Records shown Block Start
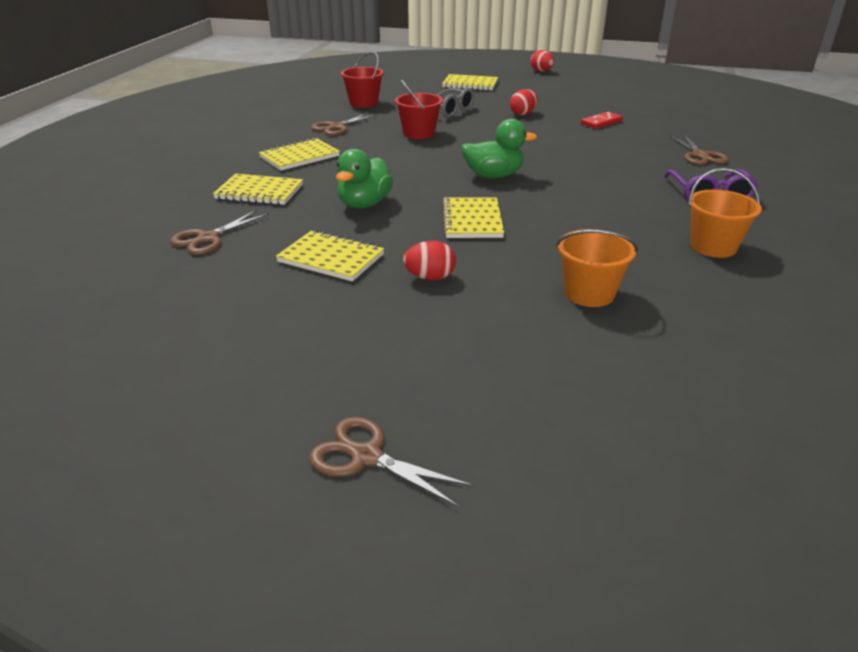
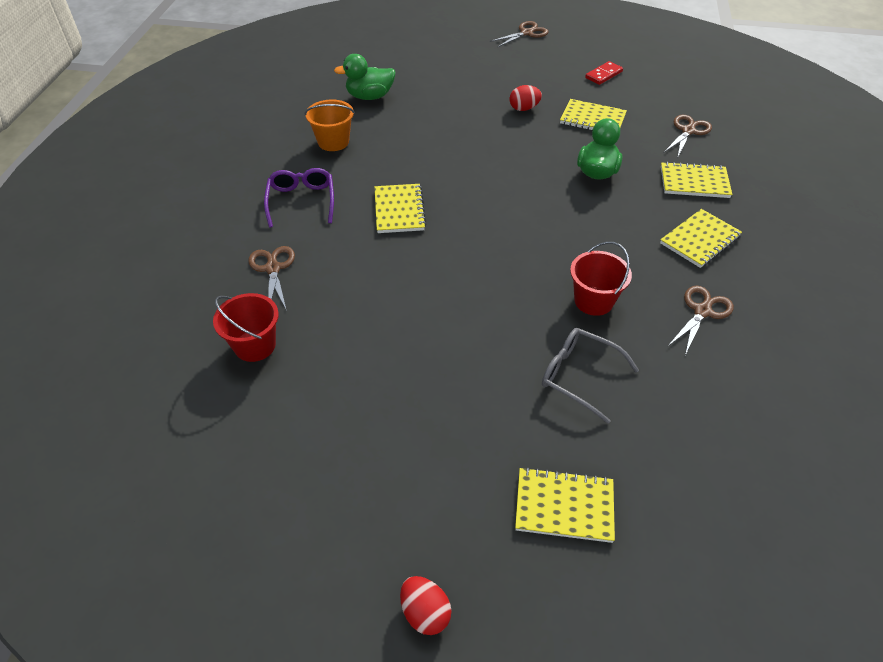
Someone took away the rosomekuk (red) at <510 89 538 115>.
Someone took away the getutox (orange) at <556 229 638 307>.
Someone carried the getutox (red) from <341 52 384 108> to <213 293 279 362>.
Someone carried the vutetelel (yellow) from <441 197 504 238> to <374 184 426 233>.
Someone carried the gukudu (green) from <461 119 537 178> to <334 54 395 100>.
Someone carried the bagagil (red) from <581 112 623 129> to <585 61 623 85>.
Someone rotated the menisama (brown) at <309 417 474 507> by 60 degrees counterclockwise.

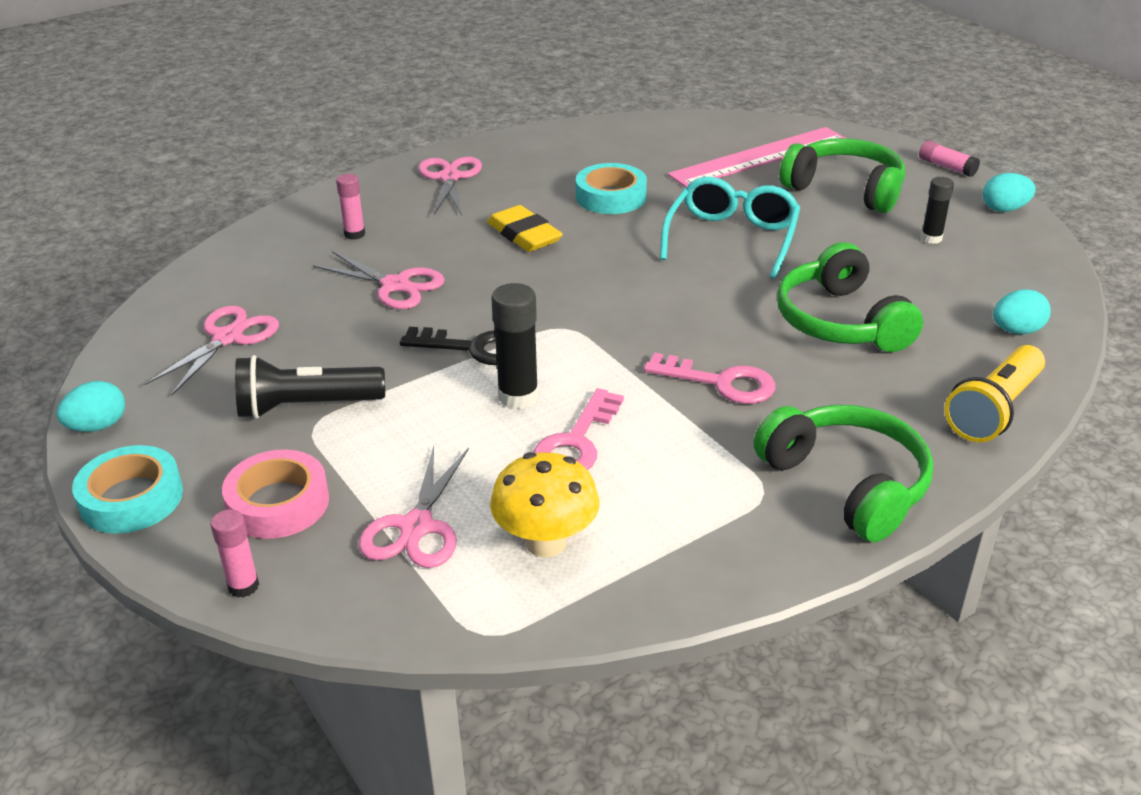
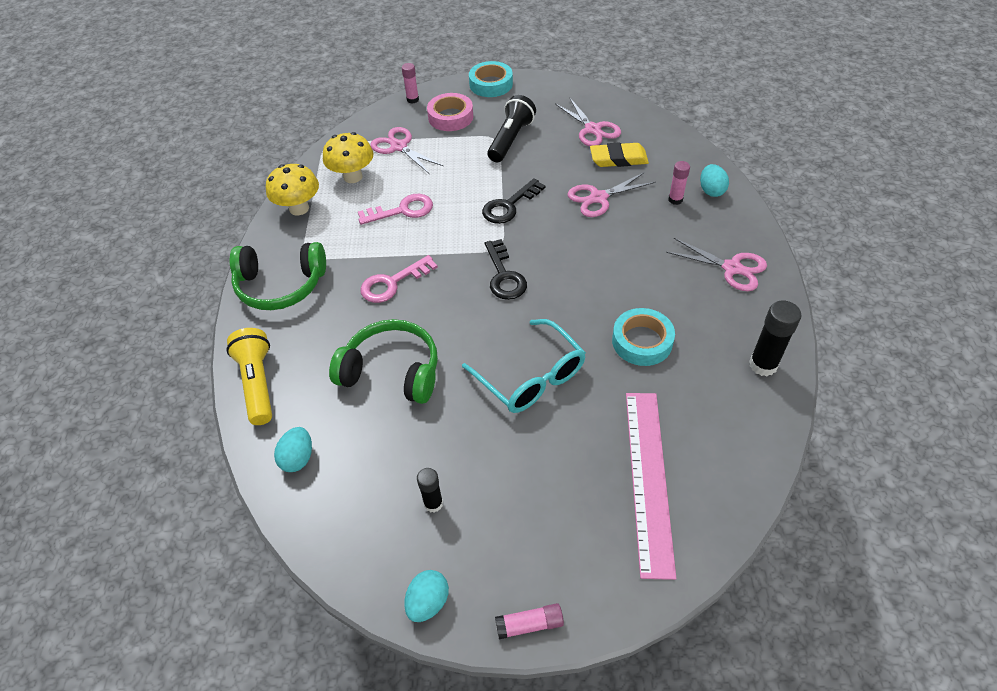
Someone took away the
Records shown Block End
Leaving out the pictures, please transcribe exactly the lines from the one that holds "Someone carried the vutetelel" through the last line of the entries above, both included.

Someone carried the vutetelel (yellow) from <441 197 504 238> to <374 184 426 233>.
Someone carried the gukudu (green) from <461 119 537 178> to <334 54 395 100>.
Someone carried the bagagil (red) from <581 112 623 129> to <585 61 623 85>.
Someone rotated the menisama (brown) at <309 417 474 507> by 60 degrees counterclockwise.

Someone took away the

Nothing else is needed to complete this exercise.